(Object matching data)
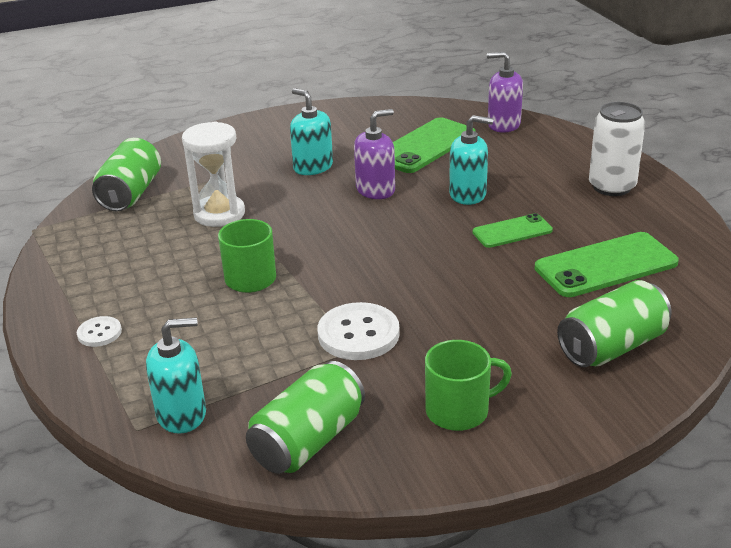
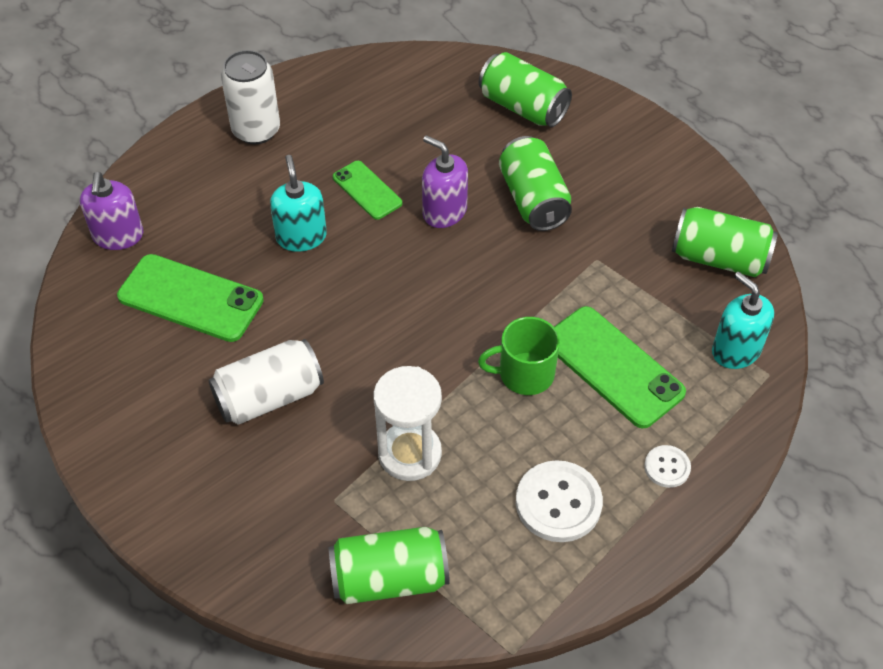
camera: 110 degrees left, 20 degrees up
(313, 167) = (269, 397): turquoise soap dispenser -> white can
(358, 334) = (576, 263): white button -> white button (558, 503)
(375, 190) = (312, 319): purple soap dispenser -> purple soap dispenser (444, 212)
(459, 411) = (640, 180): green mug -> none
(460, 325) = (533, 200): none -> green can
(606, 266) = (406, 121): green phone -> green phone (613, 366)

## Assignment
Every record must be copied exactly, with images dropped from the result.

## The answer
camera: 110 degrees left, 20 degrees up
(313, 167) = (269, 397): turquoise soap dispenser -> white can
(358, 334) = (576, 263): white button -> white button (558, 503)
(375, 190) = (312, 319): purple soap dispenser -> purple soap dispenser (444, 212)
(459, 411) = (640, 180): green mug -> none
(460, 325) = (533, 200): none -> green can
(606, 266) = (406, 121): green phone -> green phone (613, 366)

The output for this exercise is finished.